Data records below:

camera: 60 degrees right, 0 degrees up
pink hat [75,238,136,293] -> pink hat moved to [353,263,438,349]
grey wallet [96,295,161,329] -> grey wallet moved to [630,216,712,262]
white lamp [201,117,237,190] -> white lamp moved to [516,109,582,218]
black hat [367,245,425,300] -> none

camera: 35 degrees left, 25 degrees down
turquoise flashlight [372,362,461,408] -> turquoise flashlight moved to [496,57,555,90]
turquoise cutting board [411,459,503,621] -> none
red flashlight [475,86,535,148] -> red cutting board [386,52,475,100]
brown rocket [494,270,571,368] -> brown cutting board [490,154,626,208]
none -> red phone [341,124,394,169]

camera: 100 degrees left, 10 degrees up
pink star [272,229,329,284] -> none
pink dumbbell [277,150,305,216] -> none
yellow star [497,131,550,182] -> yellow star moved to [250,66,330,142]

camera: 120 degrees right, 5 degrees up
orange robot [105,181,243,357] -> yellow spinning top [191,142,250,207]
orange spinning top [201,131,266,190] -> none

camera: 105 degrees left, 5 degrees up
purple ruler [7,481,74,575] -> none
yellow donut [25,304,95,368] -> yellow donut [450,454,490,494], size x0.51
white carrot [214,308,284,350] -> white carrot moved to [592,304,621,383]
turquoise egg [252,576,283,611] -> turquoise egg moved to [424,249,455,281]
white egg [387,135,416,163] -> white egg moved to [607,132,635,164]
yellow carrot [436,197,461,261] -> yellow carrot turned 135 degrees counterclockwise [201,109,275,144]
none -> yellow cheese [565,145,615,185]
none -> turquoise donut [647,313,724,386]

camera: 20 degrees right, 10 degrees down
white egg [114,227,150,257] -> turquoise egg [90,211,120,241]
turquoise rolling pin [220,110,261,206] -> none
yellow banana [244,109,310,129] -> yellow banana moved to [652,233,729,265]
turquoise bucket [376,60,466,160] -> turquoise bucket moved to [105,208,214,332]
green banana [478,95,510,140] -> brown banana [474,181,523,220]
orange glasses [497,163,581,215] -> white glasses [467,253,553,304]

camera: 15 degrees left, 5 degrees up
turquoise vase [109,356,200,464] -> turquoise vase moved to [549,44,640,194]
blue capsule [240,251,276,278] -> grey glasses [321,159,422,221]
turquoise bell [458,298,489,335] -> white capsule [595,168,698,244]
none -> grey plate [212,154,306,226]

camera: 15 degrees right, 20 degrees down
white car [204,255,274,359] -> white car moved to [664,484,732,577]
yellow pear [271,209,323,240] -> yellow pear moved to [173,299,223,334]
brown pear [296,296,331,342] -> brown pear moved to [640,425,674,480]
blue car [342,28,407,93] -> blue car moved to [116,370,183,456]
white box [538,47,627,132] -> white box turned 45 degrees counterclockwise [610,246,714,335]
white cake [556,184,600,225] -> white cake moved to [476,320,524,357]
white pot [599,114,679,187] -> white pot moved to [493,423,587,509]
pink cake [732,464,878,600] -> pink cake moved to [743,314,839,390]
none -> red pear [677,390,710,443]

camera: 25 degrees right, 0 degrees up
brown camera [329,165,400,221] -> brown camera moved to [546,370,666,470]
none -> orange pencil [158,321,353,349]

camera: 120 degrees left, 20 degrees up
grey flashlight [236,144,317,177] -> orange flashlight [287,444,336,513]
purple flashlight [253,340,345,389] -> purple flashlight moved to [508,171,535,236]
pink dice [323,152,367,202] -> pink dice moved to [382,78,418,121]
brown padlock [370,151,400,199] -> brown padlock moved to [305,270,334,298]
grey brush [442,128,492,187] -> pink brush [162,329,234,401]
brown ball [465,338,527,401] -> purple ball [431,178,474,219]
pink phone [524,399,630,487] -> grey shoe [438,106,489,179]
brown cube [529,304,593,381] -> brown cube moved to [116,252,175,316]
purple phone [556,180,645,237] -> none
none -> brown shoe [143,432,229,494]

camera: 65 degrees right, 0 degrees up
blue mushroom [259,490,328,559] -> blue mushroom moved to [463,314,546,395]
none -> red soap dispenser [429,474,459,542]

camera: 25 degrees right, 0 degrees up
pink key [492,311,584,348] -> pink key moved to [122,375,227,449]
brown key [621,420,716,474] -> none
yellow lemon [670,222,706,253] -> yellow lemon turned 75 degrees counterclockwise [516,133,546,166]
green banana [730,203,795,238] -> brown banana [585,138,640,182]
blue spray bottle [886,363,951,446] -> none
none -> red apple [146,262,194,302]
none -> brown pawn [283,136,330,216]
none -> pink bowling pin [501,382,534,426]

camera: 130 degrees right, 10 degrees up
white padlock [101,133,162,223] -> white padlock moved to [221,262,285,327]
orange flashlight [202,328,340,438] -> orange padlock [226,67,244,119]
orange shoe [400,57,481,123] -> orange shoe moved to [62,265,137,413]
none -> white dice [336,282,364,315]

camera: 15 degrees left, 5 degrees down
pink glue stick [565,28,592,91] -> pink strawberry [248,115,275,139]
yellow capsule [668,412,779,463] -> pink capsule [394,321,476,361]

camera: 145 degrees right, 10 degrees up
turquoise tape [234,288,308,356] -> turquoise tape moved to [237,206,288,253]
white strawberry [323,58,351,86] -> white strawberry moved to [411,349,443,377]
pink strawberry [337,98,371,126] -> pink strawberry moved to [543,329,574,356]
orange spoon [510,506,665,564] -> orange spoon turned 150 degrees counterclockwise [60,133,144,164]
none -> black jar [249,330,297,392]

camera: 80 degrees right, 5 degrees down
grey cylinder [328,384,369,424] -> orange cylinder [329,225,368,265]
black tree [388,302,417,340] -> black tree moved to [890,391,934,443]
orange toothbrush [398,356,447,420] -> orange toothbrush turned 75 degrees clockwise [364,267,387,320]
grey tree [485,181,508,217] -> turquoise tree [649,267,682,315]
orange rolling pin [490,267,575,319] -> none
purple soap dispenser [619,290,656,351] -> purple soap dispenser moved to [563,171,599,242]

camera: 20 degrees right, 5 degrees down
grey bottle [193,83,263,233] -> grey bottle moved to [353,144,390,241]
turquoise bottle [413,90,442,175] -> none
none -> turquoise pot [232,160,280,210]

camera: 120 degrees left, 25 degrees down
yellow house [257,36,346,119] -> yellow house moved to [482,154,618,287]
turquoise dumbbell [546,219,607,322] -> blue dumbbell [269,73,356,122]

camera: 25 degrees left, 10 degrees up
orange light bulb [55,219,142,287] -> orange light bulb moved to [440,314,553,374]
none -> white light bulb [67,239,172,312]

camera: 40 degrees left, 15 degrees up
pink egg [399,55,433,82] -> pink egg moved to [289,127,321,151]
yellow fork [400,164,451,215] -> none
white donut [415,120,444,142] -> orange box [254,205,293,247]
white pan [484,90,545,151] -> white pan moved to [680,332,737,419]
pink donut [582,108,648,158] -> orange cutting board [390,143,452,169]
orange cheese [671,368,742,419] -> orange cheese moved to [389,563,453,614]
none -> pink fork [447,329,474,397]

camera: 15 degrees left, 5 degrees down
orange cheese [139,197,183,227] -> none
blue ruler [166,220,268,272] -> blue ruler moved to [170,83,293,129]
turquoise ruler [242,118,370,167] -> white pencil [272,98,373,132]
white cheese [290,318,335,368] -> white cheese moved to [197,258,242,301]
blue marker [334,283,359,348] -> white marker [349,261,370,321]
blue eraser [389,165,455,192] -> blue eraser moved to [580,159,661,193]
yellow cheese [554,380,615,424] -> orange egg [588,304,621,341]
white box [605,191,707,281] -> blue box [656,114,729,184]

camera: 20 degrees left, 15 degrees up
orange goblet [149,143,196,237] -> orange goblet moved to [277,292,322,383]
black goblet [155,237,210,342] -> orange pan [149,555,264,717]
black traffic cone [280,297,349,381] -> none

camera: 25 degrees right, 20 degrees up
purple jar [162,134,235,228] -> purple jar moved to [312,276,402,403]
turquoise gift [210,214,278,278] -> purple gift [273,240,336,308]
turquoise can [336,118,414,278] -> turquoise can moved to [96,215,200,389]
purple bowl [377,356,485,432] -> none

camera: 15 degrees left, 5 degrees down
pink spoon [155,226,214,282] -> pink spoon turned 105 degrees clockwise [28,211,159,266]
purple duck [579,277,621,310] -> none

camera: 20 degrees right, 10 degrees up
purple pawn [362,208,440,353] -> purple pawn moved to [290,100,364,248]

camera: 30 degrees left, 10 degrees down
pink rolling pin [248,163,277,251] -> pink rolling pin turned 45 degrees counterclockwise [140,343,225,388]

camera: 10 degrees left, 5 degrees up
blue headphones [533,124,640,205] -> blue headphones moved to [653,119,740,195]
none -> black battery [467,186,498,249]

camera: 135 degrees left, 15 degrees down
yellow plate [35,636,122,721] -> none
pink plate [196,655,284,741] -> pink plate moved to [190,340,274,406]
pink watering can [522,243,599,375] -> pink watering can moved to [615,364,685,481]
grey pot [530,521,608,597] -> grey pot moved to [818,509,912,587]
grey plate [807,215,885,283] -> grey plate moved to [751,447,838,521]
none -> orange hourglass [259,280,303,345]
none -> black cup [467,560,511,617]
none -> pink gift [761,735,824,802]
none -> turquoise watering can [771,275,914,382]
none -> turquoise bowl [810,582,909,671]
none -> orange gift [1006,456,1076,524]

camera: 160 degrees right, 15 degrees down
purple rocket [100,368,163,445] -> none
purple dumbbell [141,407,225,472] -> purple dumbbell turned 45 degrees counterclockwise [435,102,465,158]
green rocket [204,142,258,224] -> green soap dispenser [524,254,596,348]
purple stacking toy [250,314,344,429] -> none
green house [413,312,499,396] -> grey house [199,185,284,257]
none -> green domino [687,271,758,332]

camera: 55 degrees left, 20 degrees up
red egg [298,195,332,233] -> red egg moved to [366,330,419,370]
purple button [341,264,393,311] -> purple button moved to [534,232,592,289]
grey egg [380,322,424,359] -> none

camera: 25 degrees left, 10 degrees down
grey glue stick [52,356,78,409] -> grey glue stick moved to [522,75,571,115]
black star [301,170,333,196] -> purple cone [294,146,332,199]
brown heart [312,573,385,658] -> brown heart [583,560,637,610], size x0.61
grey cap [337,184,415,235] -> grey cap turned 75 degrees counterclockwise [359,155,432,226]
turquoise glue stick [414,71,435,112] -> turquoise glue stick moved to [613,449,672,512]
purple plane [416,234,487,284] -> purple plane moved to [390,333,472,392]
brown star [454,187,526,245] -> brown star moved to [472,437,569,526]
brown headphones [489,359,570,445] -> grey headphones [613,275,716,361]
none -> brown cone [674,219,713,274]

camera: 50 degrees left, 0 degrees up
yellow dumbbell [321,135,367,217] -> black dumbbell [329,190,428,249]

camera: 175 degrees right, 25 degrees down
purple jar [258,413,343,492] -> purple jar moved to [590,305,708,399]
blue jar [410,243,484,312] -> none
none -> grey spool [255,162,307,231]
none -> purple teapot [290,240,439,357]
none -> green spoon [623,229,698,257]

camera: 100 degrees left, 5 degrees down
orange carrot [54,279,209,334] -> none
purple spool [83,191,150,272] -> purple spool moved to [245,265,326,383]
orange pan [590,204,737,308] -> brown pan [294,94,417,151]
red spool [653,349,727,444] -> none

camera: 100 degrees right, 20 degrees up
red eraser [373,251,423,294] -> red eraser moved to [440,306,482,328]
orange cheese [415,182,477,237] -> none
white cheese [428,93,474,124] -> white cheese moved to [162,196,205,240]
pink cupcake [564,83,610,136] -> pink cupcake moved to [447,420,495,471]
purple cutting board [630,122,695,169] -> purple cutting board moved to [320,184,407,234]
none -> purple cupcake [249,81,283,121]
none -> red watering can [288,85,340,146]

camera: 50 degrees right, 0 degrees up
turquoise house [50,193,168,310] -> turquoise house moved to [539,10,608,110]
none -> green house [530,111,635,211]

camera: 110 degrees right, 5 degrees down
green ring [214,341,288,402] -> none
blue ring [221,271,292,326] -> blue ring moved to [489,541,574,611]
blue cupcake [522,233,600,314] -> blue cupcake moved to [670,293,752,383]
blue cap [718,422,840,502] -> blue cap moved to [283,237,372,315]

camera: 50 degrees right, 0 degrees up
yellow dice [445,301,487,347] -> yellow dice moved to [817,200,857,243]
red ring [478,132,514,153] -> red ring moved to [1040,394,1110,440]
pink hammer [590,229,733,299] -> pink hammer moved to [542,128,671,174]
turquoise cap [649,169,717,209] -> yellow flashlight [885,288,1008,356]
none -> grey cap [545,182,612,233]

End of Data records.

Exercise: Please give back exactly the lines of this listing beginning at the line with "camera: 20 degrees right, 10 degrees down" and ending with the line with "pink dice [323,152,367,202]", both included, and nothing else.

Answer below:
camera: 20 degrees right, 10 degrees down
white egg [114,227,150,257] -> turquoise egg [90,211,120,241]
turquoise rolling pin [220,110,261,206] -> none
yellow banana [244,109,310,129] -> yellow banana moved to [652,233,729,265]
turquoise bucket [376,60,466,160] -> turquoise bucket moved to [105,208,214,332]
green banana [478,95,510,140] -> brown banana [474,181,523,220]
orange glasses [497,163,581,215] -> white glasses [467,253,553,304]

camera: 15 degrees left, 5 degrees up
turquoise vase [109,356,200,464] -> turquoise vase moved to [549,44,640,194]
blue capsule [240,251,276,278] -> grey glasses [321,159,422,221]
turquoise bell [458,298,489,335] -> white capsule [595,168,698,244]
none -> grey plate [212,154,306,226]

camera: 15 degrees right, 20 degrees down
white car [204,255,274,359] -> white car moved to [664,484,732,577]
yellow pear [271,209,323,240] -> yellow pear moved to [173,299,223,334]
brown pear [296,296,331,342] -> brown pear moved to [640,425,674,480]
blue car [342,28,407,93] -> blue car moved to [116,370,183,456]
white box [538,47,627,132] -> white box turned 45 degrees counterclockwise [610,246,714,335]
white cake [556,184,600,225] -> white cake moved to [476,320,524,357]
white pot [599,114,679,187] -> white pot moved to [493,423,587,509]
pink cake [732,464,878,600] -> pink cake moved to [743,314,839,390]
none -> red pear [677,390,710,443]

camera: 25 degrees right, 0 degrees up
brown camera [329,165,400,221] -> brown camera moved to [546,370,666,470]
none -> orange pencil [158,321,353,349]

camera: 120 degrees left, 20 degrees up
grey flashlight [236,144,317,177] -> orange flashlight [287,444,336,513]
purple flashlight [253,340,345,389] -> purple flashlight moved to [508,171,535,236]
pink dice [323,152,367,202] -> pink dice moved to [382,78,418,121]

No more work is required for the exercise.